**Dataset**

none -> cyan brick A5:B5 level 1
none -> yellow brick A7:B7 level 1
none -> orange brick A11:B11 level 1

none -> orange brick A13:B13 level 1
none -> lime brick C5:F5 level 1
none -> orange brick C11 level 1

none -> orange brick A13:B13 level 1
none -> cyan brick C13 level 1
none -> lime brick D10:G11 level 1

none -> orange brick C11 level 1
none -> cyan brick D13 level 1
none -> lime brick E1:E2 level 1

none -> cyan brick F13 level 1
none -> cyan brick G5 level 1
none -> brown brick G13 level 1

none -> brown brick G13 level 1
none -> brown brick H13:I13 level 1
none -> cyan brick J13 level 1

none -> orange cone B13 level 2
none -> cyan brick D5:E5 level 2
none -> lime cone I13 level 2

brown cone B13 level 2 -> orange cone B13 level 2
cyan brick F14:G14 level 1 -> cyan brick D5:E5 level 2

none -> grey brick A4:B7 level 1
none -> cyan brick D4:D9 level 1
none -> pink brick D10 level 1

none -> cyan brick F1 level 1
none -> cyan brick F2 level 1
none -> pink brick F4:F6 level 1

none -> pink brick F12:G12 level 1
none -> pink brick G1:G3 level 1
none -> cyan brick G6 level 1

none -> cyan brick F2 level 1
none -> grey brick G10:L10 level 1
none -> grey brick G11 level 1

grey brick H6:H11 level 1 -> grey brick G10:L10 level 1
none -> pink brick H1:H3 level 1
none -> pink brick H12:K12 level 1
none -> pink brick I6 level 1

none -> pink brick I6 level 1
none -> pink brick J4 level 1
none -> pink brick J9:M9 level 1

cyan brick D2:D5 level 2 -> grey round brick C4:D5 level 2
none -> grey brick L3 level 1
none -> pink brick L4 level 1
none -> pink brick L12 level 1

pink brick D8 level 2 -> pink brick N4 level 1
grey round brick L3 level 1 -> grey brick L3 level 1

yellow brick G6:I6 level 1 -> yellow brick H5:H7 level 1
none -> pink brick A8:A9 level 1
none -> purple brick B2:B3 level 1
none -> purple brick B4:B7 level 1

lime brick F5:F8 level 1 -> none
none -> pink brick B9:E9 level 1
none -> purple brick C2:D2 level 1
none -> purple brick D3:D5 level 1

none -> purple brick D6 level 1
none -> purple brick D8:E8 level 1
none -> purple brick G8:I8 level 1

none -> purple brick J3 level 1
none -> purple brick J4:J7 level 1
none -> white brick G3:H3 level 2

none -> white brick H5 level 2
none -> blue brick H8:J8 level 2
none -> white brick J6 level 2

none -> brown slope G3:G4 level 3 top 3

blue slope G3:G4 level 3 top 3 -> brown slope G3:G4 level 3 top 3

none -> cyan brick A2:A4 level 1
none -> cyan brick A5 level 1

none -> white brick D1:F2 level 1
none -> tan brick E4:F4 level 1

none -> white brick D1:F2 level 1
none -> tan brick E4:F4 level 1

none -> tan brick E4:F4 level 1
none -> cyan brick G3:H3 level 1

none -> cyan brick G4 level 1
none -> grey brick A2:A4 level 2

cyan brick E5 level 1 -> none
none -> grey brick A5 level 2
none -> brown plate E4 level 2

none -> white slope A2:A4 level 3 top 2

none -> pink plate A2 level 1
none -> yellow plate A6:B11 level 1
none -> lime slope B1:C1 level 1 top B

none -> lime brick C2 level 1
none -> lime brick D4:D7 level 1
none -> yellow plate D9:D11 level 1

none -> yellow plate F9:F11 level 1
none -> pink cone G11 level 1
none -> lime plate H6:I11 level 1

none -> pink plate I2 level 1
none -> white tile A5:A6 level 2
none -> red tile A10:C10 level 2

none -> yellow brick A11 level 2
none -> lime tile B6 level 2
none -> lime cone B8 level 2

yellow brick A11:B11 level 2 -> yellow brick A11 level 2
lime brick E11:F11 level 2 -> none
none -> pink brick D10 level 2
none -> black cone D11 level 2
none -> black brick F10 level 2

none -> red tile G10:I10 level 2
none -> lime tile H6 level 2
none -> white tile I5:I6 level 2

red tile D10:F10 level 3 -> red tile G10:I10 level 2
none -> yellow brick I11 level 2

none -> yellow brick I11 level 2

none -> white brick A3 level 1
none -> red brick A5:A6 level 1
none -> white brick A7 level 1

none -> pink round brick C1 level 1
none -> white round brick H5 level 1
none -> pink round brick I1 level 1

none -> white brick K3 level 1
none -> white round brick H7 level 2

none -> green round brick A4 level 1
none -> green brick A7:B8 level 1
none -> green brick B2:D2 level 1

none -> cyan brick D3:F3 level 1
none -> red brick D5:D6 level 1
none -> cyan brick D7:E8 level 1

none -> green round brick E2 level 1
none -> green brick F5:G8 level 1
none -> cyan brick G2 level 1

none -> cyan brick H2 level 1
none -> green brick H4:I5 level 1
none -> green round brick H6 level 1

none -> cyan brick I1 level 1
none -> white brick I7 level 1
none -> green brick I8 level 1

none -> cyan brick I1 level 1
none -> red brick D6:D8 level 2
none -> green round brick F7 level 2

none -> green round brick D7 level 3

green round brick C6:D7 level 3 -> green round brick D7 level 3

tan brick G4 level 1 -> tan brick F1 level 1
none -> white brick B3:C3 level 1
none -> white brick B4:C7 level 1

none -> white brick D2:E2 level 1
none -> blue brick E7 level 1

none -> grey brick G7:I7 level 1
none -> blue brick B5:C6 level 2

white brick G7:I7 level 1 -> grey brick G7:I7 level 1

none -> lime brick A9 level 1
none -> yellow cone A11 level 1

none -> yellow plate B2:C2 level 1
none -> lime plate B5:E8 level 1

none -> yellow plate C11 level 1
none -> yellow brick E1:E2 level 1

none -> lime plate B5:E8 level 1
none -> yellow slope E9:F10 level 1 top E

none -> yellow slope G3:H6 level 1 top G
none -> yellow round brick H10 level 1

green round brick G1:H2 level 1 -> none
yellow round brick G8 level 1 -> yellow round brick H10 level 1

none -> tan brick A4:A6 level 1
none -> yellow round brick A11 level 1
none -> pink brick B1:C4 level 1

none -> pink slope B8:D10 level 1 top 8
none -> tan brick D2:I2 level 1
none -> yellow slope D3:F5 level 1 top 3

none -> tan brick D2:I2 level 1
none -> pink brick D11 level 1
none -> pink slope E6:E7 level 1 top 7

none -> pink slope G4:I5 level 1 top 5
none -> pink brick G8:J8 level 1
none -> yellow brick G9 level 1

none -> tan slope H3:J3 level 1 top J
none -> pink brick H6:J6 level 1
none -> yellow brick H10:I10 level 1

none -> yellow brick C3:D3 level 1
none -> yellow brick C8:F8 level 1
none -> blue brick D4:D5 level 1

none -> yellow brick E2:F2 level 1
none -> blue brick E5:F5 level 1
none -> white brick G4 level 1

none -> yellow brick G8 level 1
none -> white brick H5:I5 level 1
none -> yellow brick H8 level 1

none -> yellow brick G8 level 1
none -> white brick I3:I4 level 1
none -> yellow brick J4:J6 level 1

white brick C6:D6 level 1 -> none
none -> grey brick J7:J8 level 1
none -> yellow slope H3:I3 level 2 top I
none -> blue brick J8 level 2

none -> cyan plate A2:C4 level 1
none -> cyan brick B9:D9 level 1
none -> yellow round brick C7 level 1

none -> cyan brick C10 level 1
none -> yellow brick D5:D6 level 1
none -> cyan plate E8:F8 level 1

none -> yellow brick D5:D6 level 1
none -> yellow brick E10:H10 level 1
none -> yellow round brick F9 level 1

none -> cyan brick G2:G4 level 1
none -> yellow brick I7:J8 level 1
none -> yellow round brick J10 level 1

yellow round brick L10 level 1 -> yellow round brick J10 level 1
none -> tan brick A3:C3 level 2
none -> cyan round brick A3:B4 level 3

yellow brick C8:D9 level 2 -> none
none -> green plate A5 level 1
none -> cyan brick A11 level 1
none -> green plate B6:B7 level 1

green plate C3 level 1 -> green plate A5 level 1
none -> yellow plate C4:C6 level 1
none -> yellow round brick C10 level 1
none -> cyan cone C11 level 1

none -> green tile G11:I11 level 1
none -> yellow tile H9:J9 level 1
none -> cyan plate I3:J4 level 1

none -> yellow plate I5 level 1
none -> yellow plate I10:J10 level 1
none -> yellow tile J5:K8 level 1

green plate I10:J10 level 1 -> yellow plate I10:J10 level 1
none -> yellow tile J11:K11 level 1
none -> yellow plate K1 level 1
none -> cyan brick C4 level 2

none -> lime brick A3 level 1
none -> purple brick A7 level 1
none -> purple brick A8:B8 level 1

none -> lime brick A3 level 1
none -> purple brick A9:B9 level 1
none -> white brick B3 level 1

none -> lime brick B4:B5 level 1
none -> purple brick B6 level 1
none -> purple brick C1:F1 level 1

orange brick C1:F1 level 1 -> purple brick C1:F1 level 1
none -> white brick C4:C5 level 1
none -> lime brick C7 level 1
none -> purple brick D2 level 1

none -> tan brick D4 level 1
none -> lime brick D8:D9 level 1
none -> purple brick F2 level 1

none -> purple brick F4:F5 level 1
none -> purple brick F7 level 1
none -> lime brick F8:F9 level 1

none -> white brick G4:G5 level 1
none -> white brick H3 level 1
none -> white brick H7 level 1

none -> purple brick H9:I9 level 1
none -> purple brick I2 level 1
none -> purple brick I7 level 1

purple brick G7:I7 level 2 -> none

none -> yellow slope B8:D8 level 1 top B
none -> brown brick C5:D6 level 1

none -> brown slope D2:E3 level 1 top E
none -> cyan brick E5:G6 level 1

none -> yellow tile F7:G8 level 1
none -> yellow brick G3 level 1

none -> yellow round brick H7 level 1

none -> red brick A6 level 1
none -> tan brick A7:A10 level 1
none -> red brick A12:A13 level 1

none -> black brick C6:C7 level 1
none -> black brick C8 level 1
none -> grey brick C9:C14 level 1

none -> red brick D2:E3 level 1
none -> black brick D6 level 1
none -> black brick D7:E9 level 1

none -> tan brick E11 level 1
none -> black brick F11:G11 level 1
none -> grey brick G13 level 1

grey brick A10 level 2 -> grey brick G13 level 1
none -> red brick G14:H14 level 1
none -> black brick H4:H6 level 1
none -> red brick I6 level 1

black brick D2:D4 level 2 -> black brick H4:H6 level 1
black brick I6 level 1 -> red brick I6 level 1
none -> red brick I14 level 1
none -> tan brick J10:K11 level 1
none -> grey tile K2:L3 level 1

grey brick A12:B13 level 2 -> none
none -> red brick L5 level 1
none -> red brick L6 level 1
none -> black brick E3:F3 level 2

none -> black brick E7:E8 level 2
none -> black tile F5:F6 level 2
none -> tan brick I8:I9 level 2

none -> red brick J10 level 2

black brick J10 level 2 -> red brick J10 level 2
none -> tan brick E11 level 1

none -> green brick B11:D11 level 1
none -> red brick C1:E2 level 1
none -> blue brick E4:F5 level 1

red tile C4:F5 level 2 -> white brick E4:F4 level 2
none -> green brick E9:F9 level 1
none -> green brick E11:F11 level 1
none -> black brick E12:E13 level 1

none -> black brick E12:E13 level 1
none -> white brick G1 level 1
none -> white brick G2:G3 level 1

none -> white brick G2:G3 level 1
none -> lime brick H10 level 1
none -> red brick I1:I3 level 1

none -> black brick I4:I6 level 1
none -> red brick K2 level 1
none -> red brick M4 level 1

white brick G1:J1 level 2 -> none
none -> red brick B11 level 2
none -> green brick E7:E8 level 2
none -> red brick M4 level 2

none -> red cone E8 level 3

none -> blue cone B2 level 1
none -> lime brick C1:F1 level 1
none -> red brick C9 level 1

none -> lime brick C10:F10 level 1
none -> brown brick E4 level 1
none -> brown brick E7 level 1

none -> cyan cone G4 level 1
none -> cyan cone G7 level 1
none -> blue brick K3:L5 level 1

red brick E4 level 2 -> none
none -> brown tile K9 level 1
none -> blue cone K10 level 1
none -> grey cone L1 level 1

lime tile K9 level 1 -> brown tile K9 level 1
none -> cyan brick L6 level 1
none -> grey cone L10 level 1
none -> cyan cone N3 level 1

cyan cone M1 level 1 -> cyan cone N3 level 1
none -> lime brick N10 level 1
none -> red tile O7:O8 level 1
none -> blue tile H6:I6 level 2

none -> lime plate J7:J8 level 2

**Instructions for the task**
Once you reach the line with "none -> blue brick J8 level 2" in the data above, copy it and every line after it exactly, up to and including the line with "none -> yellow tile J5:K8 level 1".

**Exercise result**
none -> blue brick J8 level 2

none -> cyan plate A2:C4 level 1
none -> cyan brick B9:D9 level 1
none -> yellow round brick C7 level 1

none -> cyan brick C10 level 1
none -> yellow brick D5:D6 level 1
none -> cyan plate E8:F8 level 1

none -> yellow brick D5:D6 level 1
none -> yellow brick E10:H10 level 1
none -> yellow round brick F9 level 1

none -> cyan brick G2:G4 level 1
none -> yellow brick I7:J8 level 1
none -> yellow round brick J10 level 1

yellow round brick L10 level 1 -> yellow round brick J10 level 1
none -> tan brick A3:C3 level 2
none -> cyan round brick A3:B4 level 3

yellow brick C8:D9 level 2 -> none
none -> green plate A5 level 1
none -> cyan brick A11 level 1
none -> green plate B6:B7 level 1

green plate C3 level 1 -> green plate A5 level 1
none -> yellow plate C4:C6 level 1
none -> yellow round brick C10 level 1
none -> cyan cone C11 level 1

none -> green tile G11:I11 level 1
none -> yellow tile H9:J9 level 1
none -> cyan plate I3:J4 level 1

none -> yellow plate I5 level 1
none -> yellow plate I10:J10 level 1
none -> yellow tile J5:K8 level 1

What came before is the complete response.